What this task involves> Of all the entries below, retype only the lines from the one with "gray square: (269, 103)" through the one with "red L-shape: (65, 213)", exactly as they appear.

Exercise materials>
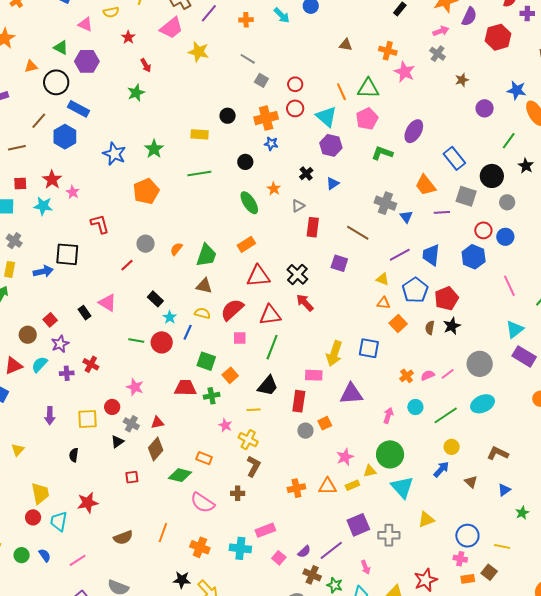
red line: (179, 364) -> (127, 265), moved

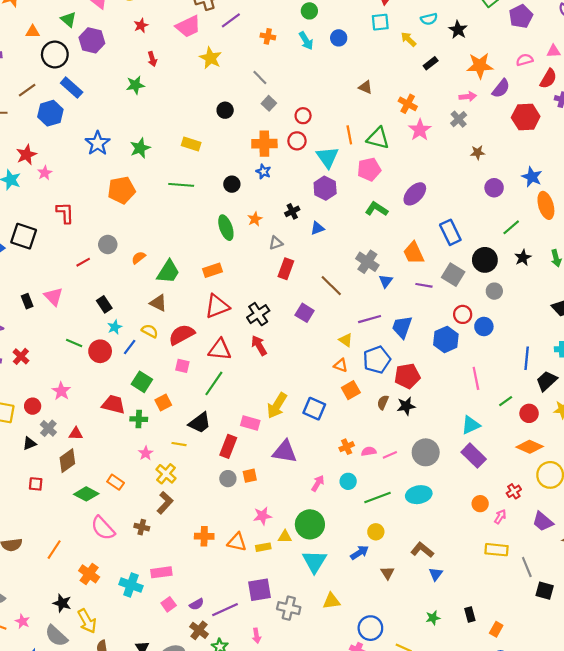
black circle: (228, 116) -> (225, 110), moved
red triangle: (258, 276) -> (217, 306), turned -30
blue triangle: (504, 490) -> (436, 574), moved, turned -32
* * *
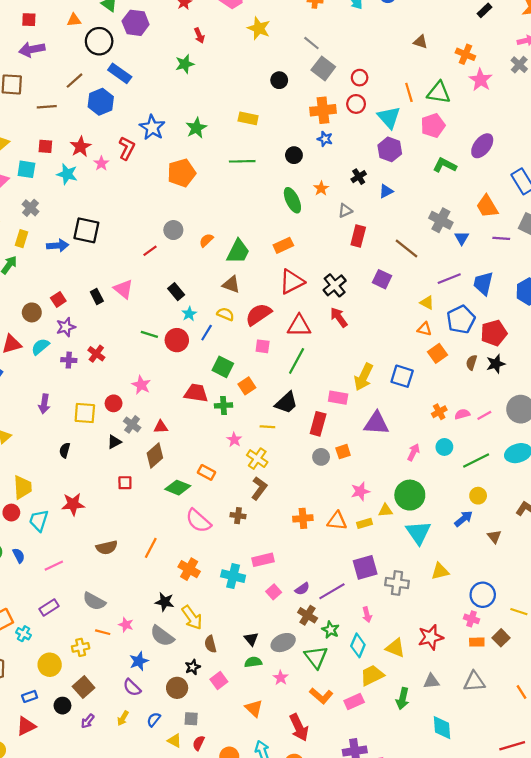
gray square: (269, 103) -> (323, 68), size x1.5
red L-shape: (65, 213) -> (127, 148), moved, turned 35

Response to the exercise>
gray square: (269, 103) -> (323, 68), size x1.5
red L-shape: (65, 213) -> (127, 148), moved, turned 35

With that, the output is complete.